*** PROVIDED MATERIAL Section Begins ***

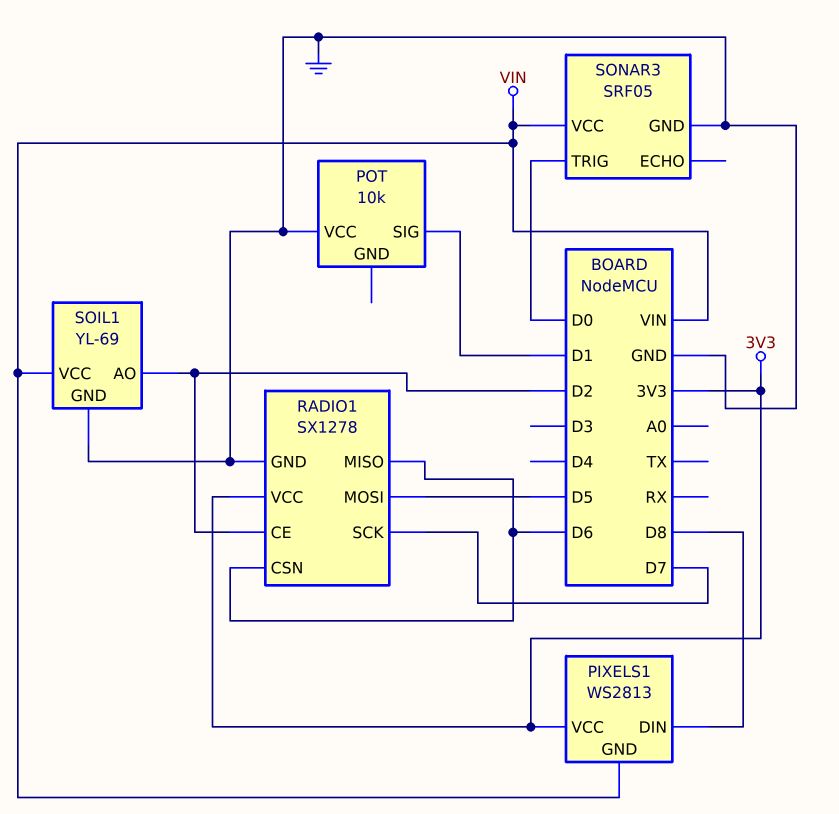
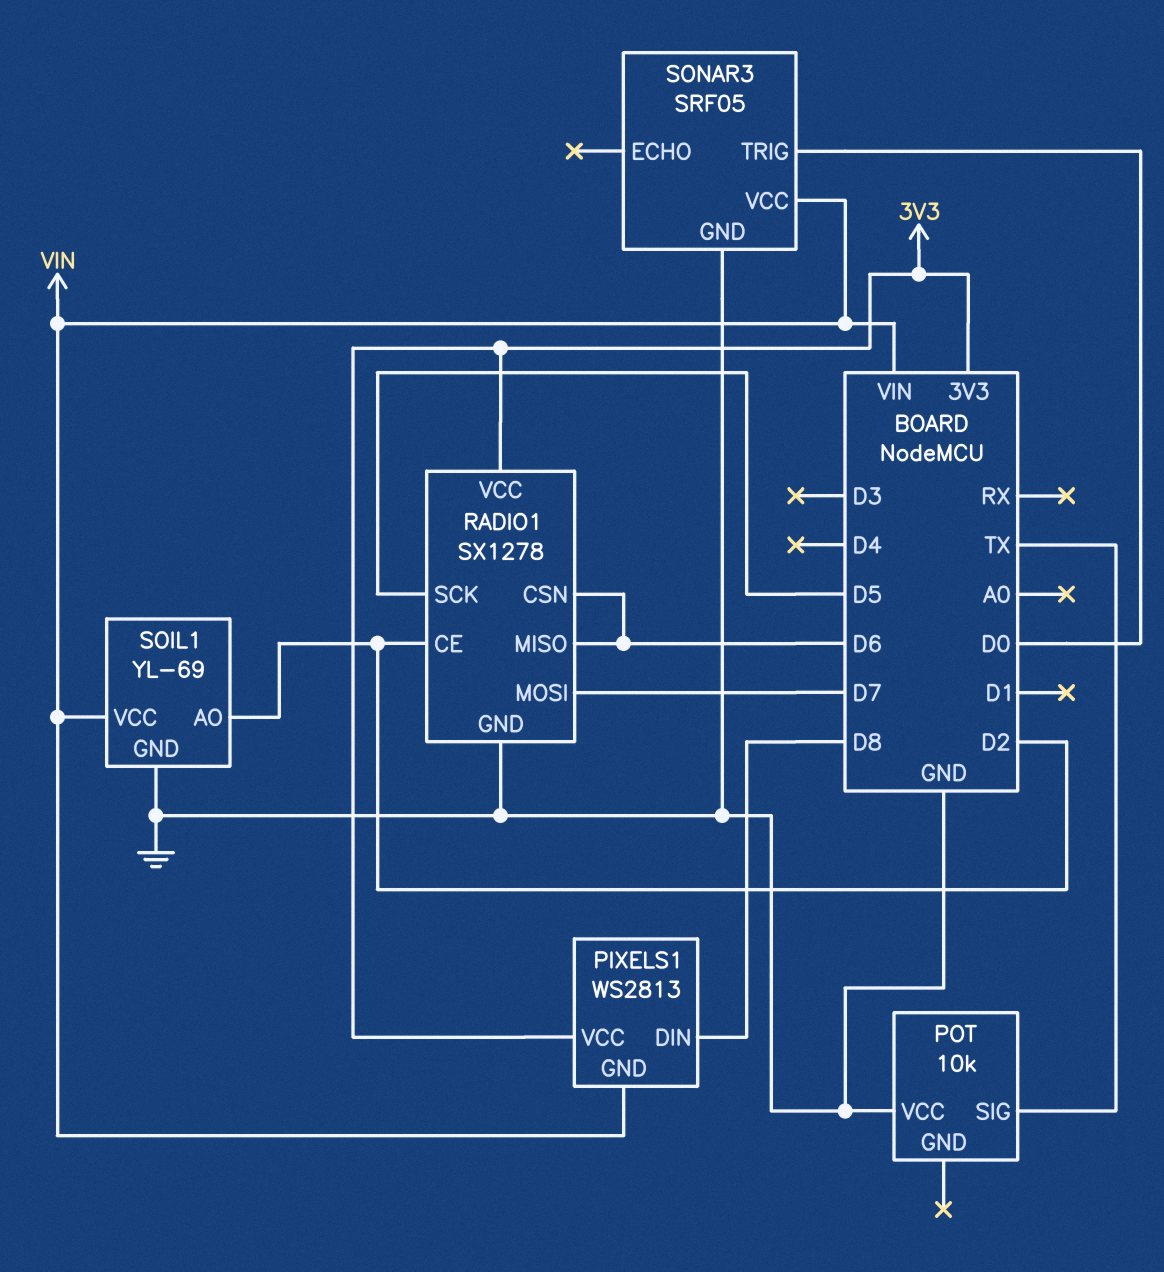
POT pin SIG: D1 -> TX
RADIO1 pin MOSI: D5 -> D7
RADIO1 pin SCK: D7 -> D5

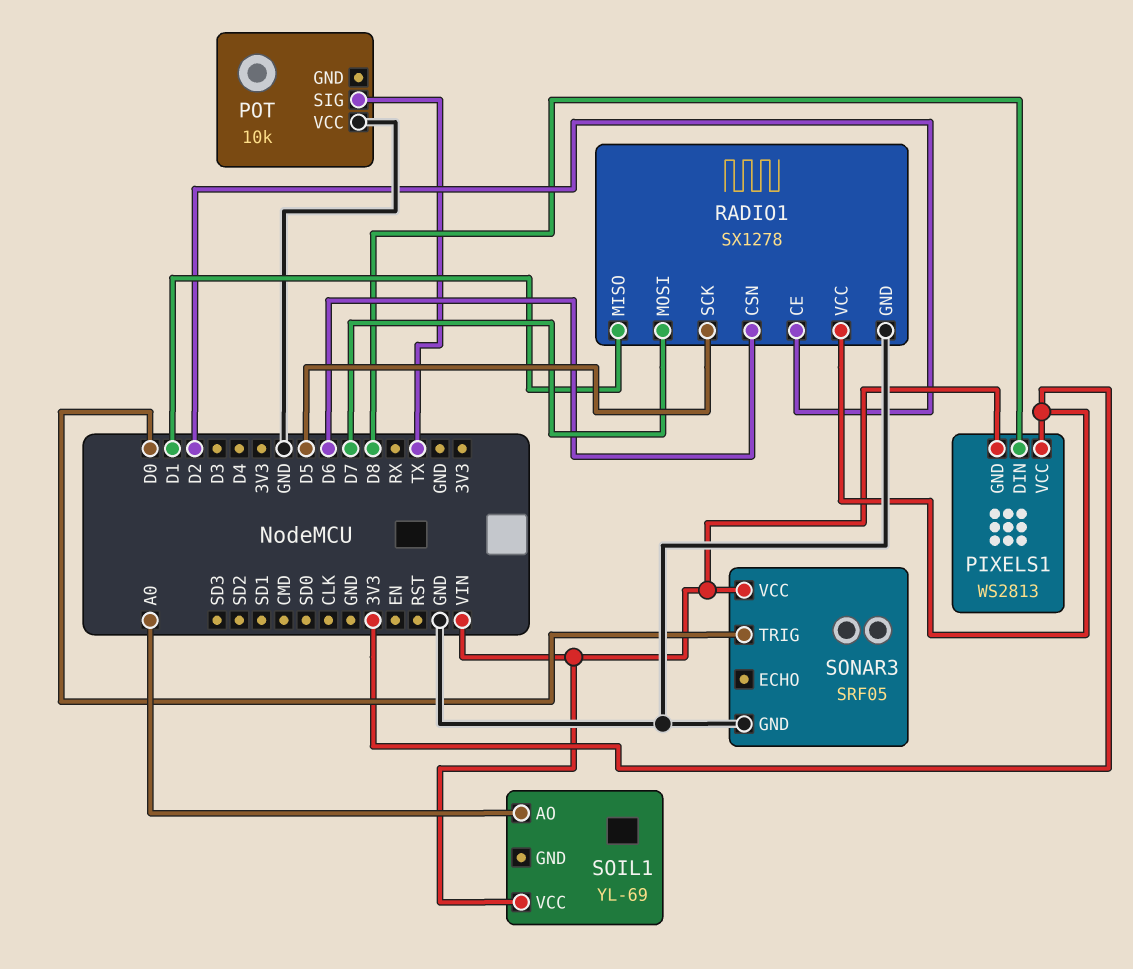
RADIO1 pin MISO: D6 -> D1
SOIL1 pin AO: D2 -> A0
SOIL1 pin GND: GND -> none

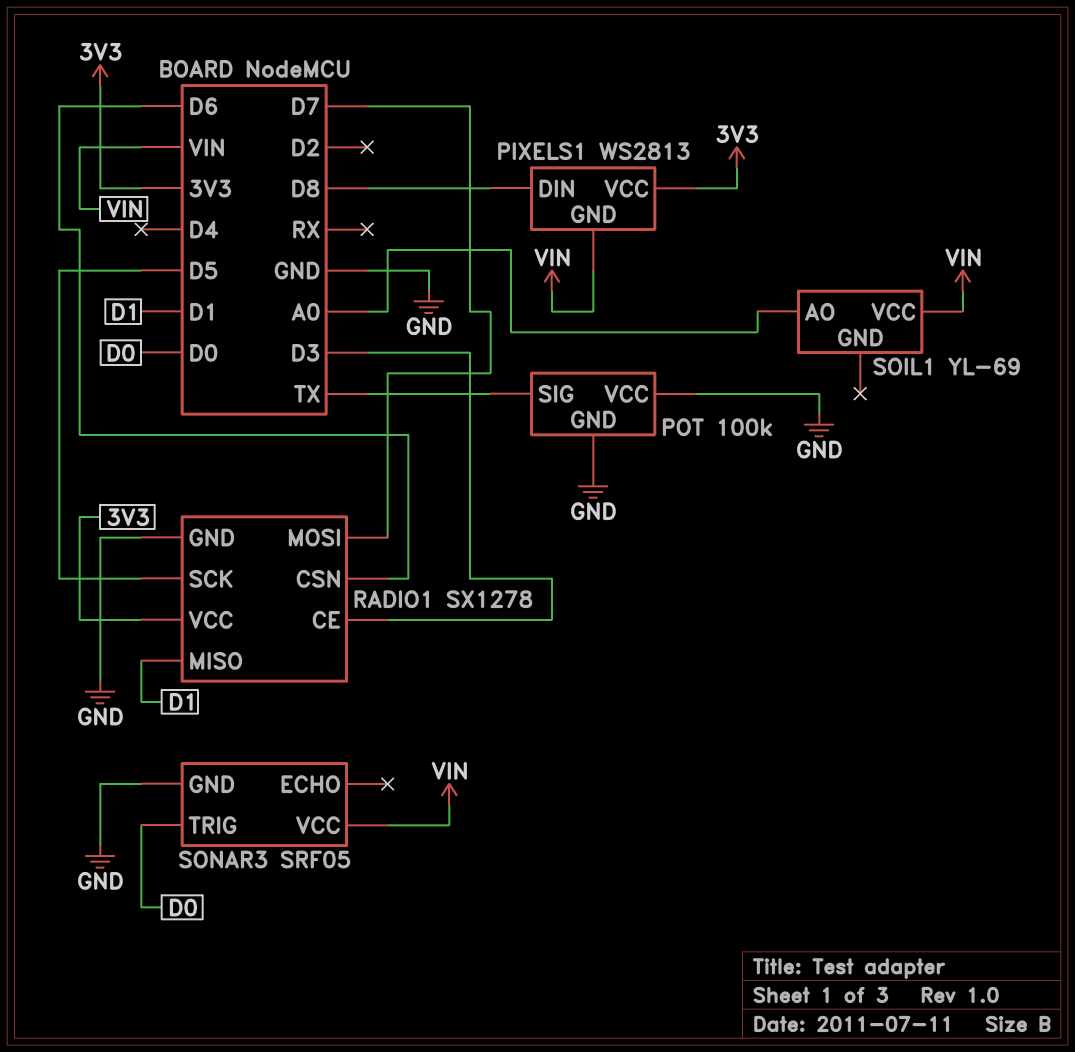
POT: 10k -> 100k
POT pin GND: none -> GND
RADIO1 pin CE: D2 -> D3

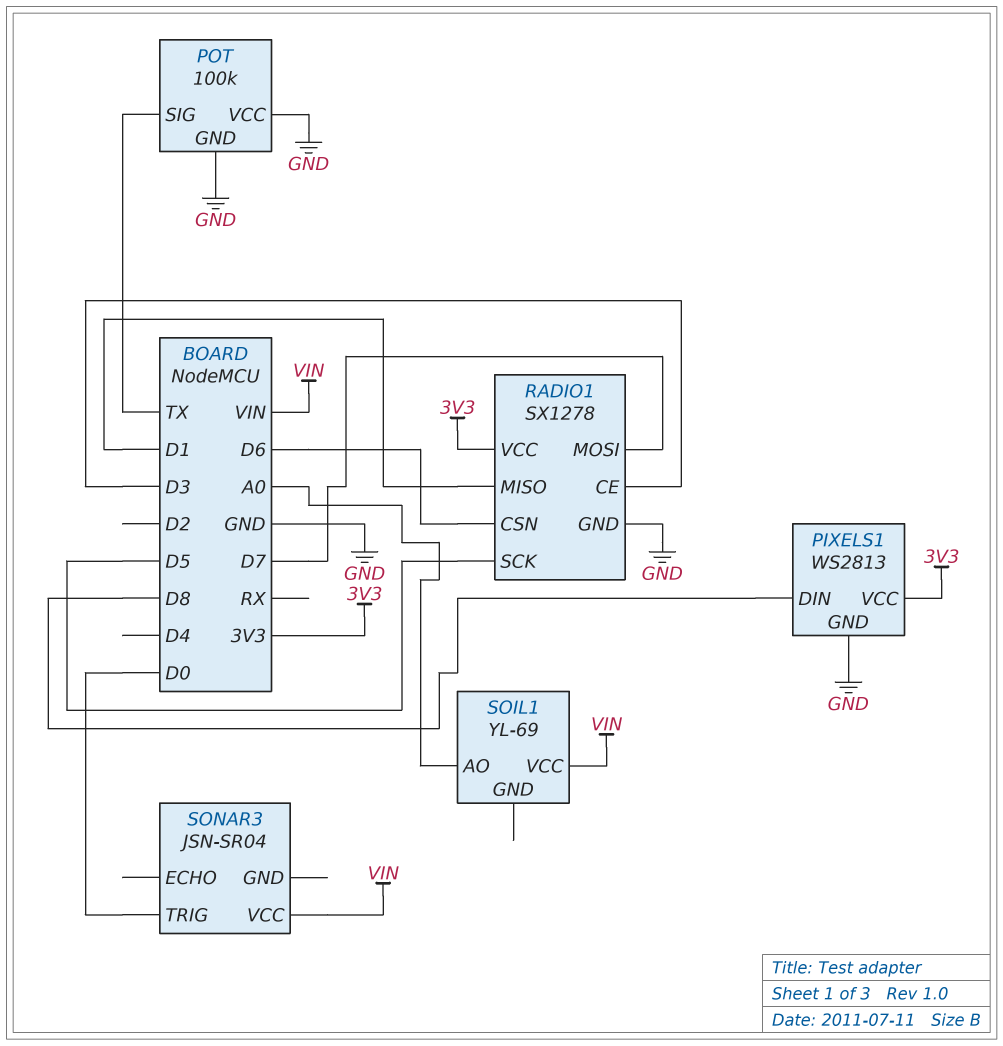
PIXELS1 pin GND: VIN -> GND
SONAR3: SRF05 -> JSN-SR04
SONAR3 pin GND: GND -> none

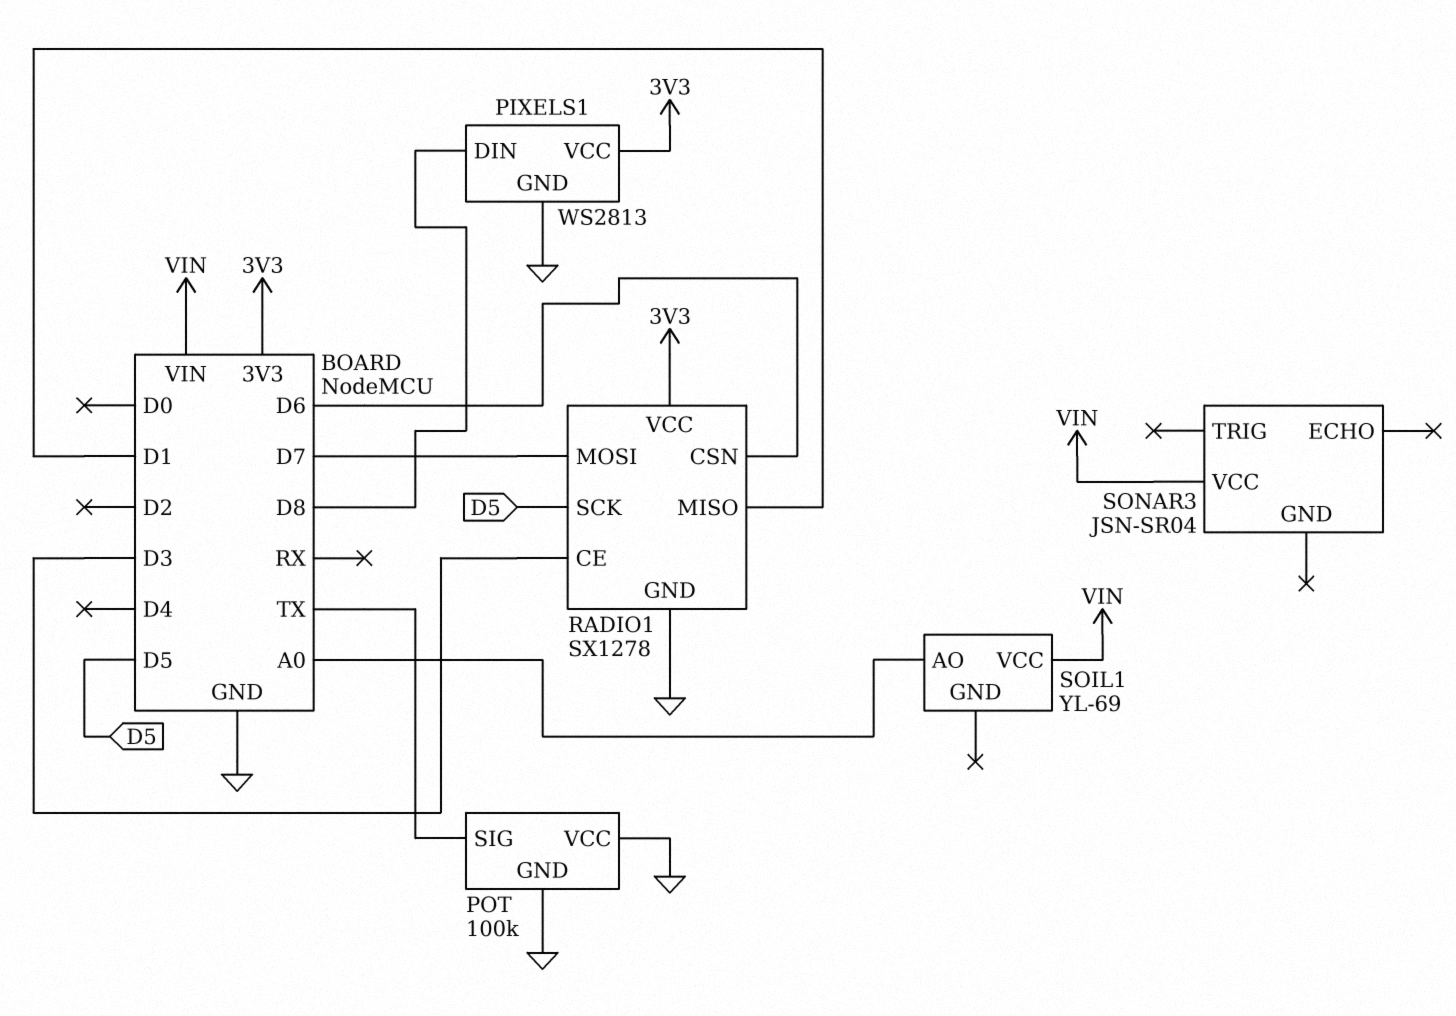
SONAR3 pin TRIG: D0 -> none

*** PROVIDED MATERIAL Section Ends ***

AIM OF THE EXERCISE: Leaving all pictures aside, print exactly the lines from the one that contains "POT: 10k -> 100k" through the last line of the data above, inclusive.

PROBLEM SOLUTION:
POT: 10k -> 100k
POT pin GND: none -> GND
RADIO1 pin CE: D2 -> D3

PIXELS1 pin GND: VIN -> GND
SONAR3: SRF05 -> JSN-SR04
SONAR3 pin GND: GND -> none

SONAR3 pin TRIG: D0 -> none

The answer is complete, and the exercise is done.